> _PROBLEM REQUIREMENTS_
Nothing outside the range below should be printed. Output exactly the lines from the line with "R8: 2.2k (GND, N003) -> 330k (GND, N003)" to the line with "R6: 15 (+3V3, U3/GP1) -> none", both included.
┌──
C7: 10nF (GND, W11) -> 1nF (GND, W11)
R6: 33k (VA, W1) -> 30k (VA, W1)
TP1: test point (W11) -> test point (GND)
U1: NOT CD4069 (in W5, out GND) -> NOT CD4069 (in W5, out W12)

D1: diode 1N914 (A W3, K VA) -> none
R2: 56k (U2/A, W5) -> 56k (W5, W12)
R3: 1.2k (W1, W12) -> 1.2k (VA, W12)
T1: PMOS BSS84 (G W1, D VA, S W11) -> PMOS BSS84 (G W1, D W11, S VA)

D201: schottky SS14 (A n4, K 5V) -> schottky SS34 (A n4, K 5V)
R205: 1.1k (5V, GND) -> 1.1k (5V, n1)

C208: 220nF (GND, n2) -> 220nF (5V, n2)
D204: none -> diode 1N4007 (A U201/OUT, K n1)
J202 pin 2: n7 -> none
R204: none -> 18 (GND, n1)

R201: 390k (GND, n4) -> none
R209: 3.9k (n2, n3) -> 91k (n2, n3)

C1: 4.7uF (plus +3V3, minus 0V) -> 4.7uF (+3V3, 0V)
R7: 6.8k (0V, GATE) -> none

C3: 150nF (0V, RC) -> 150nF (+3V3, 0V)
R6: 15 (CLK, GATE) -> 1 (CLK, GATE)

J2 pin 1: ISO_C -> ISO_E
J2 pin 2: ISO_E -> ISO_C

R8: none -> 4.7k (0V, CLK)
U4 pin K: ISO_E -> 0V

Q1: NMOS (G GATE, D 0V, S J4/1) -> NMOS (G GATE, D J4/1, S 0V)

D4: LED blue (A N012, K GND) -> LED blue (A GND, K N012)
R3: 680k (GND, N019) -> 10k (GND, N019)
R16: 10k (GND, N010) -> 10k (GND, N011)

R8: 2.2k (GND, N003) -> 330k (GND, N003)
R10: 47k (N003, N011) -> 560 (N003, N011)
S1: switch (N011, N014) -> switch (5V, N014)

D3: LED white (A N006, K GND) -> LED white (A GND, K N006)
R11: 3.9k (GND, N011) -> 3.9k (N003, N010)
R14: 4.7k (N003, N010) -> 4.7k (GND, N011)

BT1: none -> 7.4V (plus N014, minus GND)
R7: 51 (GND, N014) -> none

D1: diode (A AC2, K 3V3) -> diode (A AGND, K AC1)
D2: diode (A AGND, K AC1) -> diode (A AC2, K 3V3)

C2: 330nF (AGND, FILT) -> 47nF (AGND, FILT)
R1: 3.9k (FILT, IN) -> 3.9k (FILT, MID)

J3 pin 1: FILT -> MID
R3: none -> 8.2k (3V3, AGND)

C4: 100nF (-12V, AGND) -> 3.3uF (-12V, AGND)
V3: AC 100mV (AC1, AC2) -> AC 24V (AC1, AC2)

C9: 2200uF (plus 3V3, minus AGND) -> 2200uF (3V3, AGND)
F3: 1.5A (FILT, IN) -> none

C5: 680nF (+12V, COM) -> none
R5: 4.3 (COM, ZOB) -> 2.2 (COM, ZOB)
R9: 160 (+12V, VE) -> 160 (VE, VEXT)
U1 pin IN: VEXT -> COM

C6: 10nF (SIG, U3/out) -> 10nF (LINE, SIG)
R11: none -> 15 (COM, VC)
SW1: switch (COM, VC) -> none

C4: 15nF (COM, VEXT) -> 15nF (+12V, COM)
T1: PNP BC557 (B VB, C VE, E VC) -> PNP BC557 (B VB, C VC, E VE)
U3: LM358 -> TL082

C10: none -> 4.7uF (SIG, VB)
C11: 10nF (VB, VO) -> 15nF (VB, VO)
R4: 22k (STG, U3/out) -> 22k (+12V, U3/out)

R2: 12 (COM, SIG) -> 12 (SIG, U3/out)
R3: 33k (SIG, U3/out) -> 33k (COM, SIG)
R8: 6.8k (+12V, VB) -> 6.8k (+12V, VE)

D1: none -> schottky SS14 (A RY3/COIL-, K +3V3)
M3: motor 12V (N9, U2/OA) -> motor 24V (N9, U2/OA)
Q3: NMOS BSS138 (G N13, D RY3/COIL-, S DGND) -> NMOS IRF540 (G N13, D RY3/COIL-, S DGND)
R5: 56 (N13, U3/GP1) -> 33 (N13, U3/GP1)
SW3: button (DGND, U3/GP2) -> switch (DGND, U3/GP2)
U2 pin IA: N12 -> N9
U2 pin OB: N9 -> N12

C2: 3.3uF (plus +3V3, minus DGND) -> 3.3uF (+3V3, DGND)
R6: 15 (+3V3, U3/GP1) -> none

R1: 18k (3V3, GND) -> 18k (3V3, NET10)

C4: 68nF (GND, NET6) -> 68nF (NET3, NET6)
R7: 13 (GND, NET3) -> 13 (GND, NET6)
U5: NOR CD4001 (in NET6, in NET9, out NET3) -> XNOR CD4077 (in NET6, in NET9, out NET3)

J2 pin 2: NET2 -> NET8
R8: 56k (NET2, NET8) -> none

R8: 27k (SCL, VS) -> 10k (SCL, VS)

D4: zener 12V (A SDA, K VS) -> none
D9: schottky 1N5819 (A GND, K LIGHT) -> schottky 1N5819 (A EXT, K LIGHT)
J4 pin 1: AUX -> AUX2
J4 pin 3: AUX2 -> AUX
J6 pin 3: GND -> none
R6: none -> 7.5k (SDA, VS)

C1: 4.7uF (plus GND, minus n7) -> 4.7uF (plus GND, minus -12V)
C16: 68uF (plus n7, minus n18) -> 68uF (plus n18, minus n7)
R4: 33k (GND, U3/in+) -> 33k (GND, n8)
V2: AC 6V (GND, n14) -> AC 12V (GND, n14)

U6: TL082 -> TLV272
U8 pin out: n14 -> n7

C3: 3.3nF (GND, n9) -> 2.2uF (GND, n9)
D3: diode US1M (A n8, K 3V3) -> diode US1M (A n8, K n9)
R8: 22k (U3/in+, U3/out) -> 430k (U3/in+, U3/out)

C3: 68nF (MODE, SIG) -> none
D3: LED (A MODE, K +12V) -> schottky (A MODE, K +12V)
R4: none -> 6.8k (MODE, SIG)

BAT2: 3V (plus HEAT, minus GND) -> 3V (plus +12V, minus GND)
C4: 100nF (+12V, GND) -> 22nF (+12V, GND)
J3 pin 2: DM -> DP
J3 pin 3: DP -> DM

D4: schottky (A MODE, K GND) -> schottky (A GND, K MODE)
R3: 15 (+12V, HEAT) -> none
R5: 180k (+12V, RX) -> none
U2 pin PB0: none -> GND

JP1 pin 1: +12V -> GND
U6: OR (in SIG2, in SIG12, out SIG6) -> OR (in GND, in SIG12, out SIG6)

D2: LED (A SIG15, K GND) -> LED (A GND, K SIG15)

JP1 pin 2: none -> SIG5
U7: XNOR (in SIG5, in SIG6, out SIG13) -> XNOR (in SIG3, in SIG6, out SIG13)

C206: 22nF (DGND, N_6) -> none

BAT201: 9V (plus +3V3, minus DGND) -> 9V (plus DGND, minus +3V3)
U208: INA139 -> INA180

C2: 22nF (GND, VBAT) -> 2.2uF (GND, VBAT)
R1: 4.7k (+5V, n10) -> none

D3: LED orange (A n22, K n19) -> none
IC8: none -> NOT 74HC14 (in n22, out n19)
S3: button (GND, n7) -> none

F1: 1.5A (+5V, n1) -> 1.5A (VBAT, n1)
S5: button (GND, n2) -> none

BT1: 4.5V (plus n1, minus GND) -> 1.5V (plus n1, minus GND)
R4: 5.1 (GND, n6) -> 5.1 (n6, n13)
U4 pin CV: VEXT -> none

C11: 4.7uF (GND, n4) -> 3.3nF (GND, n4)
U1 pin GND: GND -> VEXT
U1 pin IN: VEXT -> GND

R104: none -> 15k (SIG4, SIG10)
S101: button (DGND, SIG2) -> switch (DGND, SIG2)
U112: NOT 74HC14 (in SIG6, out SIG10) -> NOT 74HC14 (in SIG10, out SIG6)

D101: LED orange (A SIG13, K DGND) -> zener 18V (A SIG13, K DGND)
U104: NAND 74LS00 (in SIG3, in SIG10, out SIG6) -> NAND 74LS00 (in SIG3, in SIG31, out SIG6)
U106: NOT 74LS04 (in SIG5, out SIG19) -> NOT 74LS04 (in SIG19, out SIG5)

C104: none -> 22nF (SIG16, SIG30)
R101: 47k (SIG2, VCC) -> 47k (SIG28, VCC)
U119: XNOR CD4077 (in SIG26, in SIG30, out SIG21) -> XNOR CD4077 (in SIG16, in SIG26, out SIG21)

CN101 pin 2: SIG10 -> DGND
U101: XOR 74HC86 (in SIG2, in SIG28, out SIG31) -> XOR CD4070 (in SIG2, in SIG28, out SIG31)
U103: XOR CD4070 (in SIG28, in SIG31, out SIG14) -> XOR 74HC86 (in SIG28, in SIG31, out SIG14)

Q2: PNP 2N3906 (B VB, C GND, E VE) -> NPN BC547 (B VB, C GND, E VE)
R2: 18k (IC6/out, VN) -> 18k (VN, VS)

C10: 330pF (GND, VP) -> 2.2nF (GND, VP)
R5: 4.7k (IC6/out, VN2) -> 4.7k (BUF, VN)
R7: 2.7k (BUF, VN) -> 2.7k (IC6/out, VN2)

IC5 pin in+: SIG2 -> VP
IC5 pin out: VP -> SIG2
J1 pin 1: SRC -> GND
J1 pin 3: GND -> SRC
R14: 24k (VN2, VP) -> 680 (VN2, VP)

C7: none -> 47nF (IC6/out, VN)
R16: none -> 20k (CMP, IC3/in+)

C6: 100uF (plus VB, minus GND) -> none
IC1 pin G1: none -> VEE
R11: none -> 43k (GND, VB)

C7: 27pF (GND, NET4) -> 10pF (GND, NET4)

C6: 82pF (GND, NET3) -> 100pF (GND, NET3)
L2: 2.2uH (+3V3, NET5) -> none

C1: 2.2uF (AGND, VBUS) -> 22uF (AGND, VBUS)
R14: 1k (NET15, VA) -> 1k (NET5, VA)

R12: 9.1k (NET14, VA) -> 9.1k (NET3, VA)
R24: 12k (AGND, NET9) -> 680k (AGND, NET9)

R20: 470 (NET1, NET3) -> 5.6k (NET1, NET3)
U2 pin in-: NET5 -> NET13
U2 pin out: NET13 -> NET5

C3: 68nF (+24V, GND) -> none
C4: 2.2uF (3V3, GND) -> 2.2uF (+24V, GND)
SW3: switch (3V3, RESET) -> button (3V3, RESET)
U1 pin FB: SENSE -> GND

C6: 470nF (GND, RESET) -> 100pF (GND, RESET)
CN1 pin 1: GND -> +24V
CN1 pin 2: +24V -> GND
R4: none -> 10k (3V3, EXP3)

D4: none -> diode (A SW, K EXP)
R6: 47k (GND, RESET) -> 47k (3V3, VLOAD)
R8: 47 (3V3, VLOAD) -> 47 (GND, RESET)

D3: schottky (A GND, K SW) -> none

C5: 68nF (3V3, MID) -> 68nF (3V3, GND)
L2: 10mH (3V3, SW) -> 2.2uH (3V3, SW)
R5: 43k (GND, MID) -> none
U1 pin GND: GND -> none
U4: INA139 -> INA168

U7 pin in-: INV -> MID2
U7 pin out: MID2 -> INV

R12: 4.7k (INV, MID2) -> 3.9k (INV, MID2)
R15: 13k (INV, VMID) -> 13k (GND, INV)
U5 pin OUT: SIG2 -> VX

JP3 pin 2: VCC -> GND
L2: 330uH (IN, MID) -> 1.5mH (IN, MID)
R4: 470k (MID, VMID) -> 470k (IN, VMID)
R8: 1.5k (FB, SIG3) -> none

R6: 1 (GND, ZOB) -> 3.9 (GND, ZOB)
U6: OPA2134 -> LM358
└──
> _THE ANSWER_
R8: 2.2k (GND, N003) -> 330k (GND, N003)
R10: 47k (N003, N011) -> 560 (N003, N011)
S1: switch (N011, N014) -> switch (5V, N014)

D3: LED white (A N006, K GND) -> LED white (A GND, K N006)
R11: 3.9k (GND, N011) -> 3.9k (N003, N010)
R14: 4.7k (N003, N010) -> 4.7k (GND, N011)

BT1: none -> 7.4V (plus N014, minus GND)
R7: 51 (GND, N014) -> none

D1: diode (A AC2, K 3V3) -> diode (A AGND, K AC1)
D2: diode (A AGND, K AC1) -> diode (A AC2, K 3V3)

C2: 330nF (AGND, FILT) -> 47nF (AGND, FILT)
R1: 3.9k (FILT, IN) -> 3.9k (FILT, MID)

J3 pin 1: FILT -> MID
R3: none -> 8.2k (3V3, AGND)

C4: 100nF (-12V, AGND) -> 3.3uF (-12V, AGND)
V3: AC 100mV (AC1, AC2) -> AC 24V (AC1, AC2)

C9: 2200uF (plus 3V3, minus AGND) -> 2200uF (3V3, AGND)
F3: 1.5A (FILT, IN) -> none

C5: 680nF (+12V, COM) -> none
R5: 4.3 (COM, ZOB) -> 2.2 (COM, ZOB)
R9: 160 (+12V, VE) -> 160 (VE, VEXT)
U1 pin IN: VEXT -> COM

C6: 10nF (SIG, U3/out) -> 10nF (LINE, SIG)
R11: none -> 15 (COM, VC)
SW1: switch (COM, VC) -> none

C4: 15nF (COM, VEXT) -> 15nF (+12V, COM)
T1: PNP BC557 (B VB, C VE, E VC) -> PNP BC557 (B VB, C VC, E VE)
U3: LM358 -> TL082

C10: none -> 4.7uF (SIG, VB)
C11: 10nF (VB, VO) -> 15nF (VB, VO)
R4: 22k (STG, U3/out) -> 22k (+12V, U3/out)

R2: 12 (COM, SIG) -> 12 (SIG, U3/out)
R3: 33k (SIG, U3/out) -> 33k (COM, SIG)
R8: 6.8k (+12V, VB) -> 6.8k (+12V, VE)

D1: none -> schottky SS14 (A RY3/COIL-, K +3V3)
M3: motor 12V (N9, U2/OA) -> motor 24V (N9, U2/OA)
Q3: NMOS BSS138 (G N13, D RY3/COIL-, S DGND) -> NMOS IRF540 (G N13, D RY3/COIL-, S DGND)
R5: 56 (N13, U3/GP1) -> 33 (N13, U3/GP1)
SW3: button (DGND, U3/GP2) -> switch (DGND, U3/GP2)
U2 pin IA: N12 -> N9
U2 pin OB: N9 -> N12

C2: 3.3uF (plus +3V3, minus DGND) -> 3.3uF (+3V3, DGND)
R6: 15 (+3V3, U3/GP1) -> none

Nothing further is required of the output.